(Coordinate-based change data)
■ ■ ■ ■

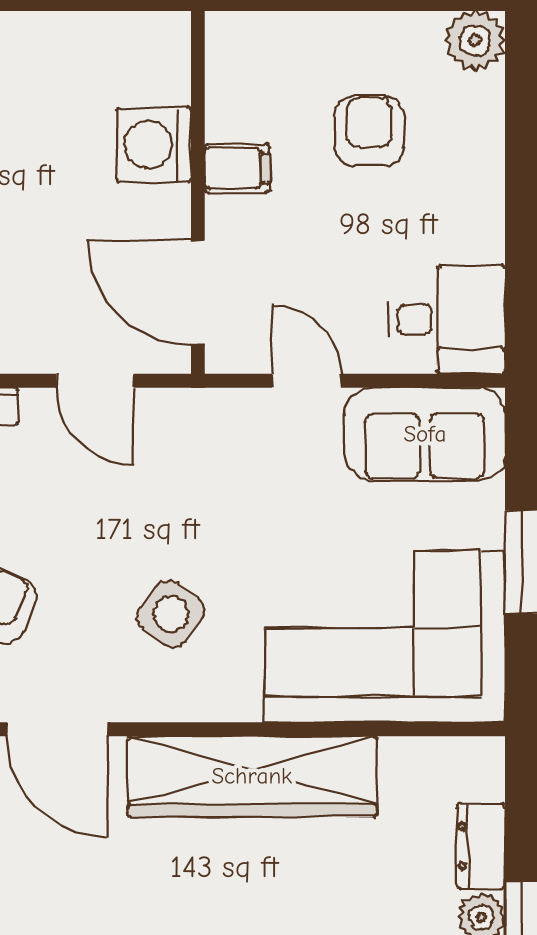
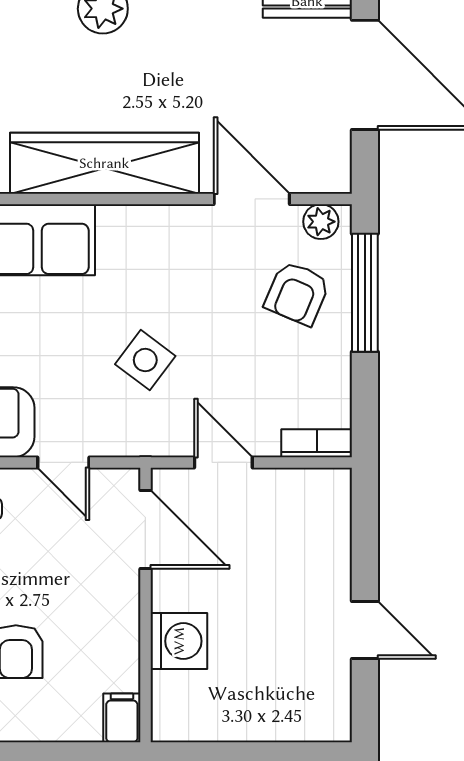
filing cabinet: (237, 168) -> (122, 718), moved, turned 90
side table: (171, 614) -> (145, 360), moved

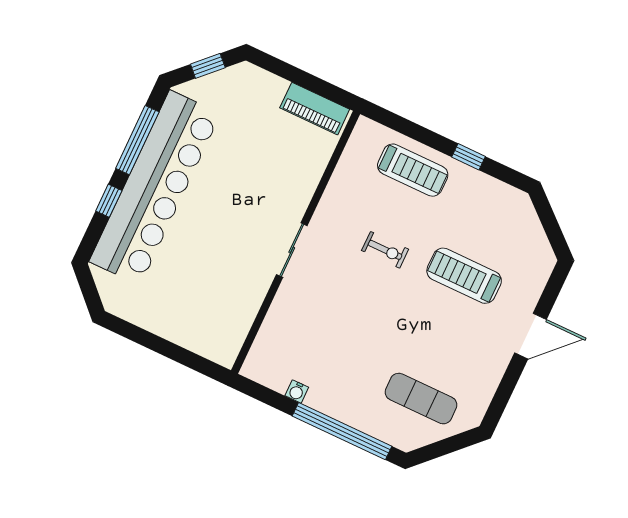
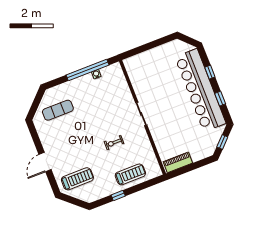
window: (137, 140) -> (220, 99), width x0.46
treadmill: (413, 170) -> (130, 174), turned 180
treadmill: (464, 276) -> (77, 179), moved
window: (342, 431) -> (88, 70), moved

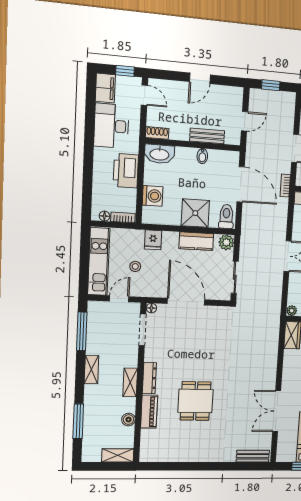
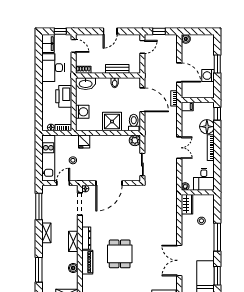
door: (245, 121) -> (142, 47), moved
kitchen counter: (196, 241) -> (114, 141), removed
door: (186, 302) -> (109, 183), swing flipped

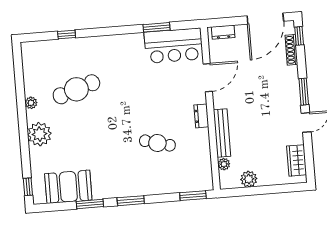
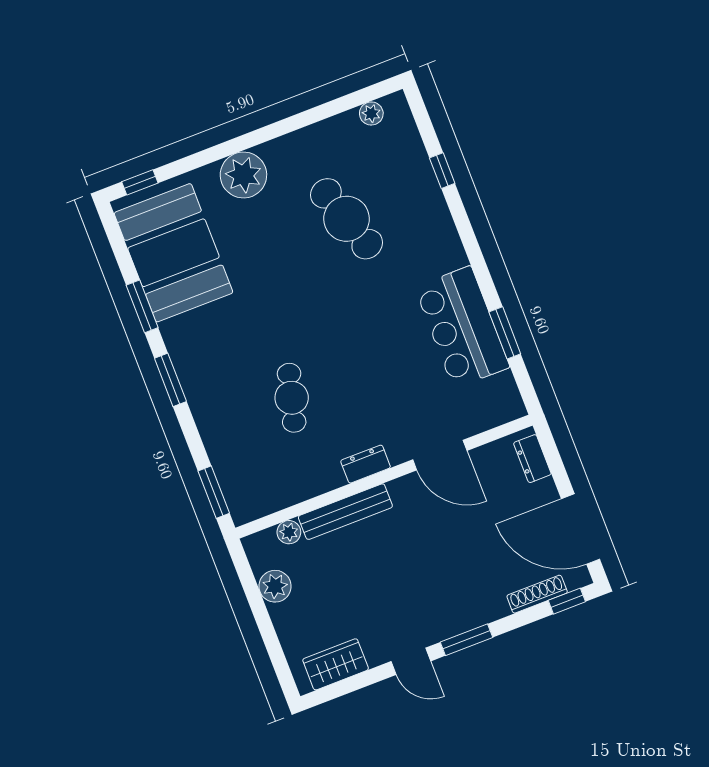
bar counter: (174, 46) -> (462, 327), moved
plant: (31, 103) -> (371, 113), moved
booth: (68, 187) -> (173, 253), width x1.36, depth x1.42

■ ■ ■ ■

(What the task asks) A copy of each line in the data above that holds the string "turned" is needed.

(Reply to the exercise)
filing cabinet: (237, 168) -> (122, 718), moved, turned 90
treadmill: (413, 170) -> (130, 174), turned 180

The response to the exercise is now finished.